* _GOAL OF THE EXERCISE_: Output exactly the lines below, starting with the line that has "orange semicircle: (107, 206)" and going on through the line that has "yellow circle: (40, 52) -> (21, 50), moved", both included, and no other lines.

* _INPUT MATERIAL_:
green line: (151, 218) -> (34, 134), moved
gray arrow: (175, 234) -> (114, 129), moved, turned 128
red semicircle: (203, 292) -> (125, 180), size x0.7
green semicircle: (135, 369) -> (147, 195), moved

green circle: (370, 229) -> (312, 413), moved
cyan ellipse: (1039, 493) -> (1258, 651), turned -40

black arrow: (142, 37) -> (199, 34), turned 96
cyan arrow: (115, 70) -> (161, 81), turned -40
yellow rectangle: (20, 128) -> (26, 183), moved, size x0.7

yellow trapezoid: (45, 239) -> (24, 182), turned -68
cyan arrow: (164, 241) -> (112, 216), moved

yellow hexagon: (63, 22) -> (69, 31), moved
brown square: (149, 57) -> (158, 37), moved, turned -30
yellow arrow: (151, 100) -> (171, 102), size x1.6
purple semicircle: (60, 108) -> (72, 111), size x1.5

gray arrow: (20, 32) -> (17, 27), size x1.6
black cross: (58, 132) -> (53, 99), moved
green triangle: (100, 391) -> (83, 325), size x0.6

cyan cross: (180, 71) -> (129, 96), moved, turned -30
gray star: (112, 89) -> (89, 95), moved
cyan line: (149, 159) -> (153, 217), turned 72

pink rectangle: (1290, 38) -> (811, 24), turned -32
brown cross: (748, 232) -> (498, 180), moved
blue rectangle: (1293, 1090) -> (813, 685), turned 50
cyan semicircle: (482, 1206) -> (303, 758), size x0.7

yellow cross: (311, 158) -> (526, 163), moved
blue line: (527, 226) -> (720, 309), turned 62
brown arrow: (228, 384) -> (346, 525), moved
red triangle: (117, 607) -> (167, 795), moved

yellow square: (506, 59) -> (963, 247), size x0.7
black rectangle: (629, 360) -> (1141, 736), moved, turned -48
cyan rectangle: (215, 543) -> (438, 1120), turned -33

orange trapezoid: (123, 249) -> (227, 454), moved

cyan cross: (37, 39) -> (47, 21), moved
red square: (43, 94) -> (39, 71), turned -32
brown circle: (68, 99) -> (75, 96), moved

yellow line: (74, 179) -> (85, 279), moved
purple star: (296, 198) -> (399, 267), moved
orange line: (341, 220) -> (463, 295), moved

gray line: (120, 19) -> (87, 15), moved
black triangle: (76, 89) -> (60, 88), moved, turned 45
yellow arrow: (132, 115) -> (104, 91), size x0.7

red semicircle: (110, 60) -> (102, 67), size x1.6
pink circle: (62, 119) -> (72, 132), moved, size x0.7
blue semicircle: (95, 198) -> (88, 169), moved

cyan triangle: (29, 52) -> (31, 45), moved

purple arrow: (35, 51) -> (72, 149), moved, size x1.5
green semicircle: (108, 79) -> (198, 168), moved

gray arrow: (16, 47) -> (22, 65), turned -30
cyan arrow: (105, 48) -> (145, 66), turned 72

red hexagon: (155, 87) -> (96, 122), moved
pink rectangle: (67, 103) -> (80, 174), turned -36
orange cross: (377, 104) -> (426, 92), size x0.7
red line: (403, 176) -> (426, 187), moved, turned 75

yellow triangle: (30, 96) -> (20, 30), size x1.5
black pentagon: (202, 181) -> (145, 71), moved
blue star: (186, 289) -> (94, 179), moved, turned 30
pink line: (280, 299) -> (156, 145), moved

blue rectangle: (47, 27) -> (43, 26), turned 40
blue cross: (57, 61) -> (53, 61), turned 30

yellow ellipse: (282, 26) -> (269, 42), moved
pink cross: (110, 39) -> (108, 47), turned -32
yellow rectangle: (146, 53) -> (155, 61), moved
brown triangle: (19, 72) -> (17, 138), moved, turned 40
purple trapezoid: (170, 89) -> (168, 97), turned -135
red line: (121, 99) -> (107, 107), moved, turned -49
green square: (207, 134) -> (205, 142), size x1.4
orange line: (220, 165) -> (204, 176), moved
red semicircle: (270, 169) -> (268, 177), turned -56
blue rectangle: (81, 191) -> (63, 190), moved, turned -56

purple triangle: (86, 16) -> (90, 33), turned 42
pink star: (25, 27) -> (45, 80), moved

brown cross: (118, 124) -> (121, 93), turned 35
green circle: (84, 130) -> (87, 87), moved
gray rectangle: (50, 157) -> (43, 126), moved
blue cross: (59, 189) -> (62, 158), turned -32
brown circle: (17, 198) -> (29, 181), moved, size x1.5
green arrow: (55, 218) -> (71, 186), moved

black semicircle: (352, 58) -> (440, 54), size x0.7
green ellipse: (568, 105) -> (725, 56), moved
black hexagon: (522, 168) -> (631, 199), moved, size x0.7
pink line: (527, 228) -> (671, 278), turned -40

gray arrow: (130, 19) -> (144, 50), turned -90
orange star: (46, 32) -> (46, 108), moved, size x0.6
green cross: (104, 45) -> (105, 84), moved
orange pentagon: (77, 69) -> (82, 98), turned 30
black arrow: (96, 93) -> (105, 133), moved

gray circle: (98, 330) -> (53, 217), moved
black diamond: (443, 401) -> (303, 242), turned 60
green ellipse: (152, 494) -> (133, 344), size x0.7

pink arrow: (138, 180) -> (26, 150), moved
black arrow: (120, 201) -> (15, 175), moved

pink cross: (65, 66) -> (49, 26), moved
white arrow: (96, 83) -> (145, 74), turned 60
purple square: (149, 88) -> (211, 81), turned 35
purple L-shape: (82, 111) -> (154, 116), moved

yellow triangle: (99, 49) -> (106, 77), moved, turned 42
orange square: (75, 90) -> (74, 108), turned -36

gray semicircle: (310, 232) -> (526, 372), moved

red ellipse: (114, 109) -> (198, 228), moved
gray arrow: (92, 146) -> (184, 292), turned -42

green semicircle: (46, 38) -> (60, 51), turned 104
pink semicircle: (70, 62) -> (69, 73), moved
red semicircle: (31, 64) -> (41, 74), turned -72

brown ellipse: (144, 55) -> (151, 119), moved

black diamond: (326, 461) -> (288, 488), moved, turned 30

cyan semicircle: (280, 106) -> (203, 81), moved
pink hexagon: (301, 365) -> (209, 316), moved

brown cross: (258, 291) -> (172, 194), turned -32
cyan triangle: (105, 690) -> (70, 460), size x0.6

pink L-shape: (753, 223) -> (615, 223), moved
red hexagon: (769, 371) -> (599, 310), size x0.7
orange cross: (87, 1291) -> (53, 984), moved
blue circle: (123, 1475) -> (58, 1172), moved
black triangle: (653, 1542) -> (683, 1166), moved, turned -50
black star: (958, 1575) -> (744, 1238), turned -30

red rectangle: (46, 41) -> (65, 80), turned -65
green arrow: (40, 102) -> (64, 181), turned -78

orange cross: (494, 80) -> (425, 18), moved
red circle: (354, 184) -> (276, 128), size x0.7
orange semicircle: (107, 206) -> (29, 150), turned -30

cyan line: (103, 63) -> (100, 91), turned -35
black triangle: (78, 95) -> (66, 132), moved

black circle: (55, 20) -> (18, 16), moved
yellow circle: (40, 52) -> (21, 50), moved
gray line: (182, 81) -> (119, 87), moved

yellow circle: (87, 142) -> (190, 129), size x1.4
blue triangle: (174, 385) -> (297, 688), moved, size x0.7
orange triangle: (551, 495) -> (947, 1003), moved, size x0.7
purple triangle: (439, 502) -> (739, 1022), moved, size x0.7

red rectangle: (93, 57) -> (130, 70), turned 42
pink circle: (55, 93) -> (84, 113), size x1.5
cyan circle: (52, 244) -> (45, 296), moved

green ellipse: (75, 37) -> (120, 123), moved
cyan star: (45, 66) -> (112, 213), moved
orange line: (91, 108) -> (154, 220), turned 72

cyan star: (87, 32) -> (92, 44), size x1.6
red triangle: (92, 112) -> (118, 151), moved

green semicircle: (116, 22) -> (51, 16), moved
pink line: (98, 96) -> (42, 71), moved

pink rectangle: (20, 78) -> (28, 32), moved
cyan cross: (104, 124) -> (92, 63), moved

* _FINAL ANSWER_:
orange semicircle: (107, 206) -> (29, 150), turned -30

cyan line: (103, 63) -> (100, 91), turned -35
black triangle: (78, 95) -> (66, 132), moved

black circle: (55, 20) -> (18, 16), moved
yellow circle: (40, 52) -> (21, 50), moved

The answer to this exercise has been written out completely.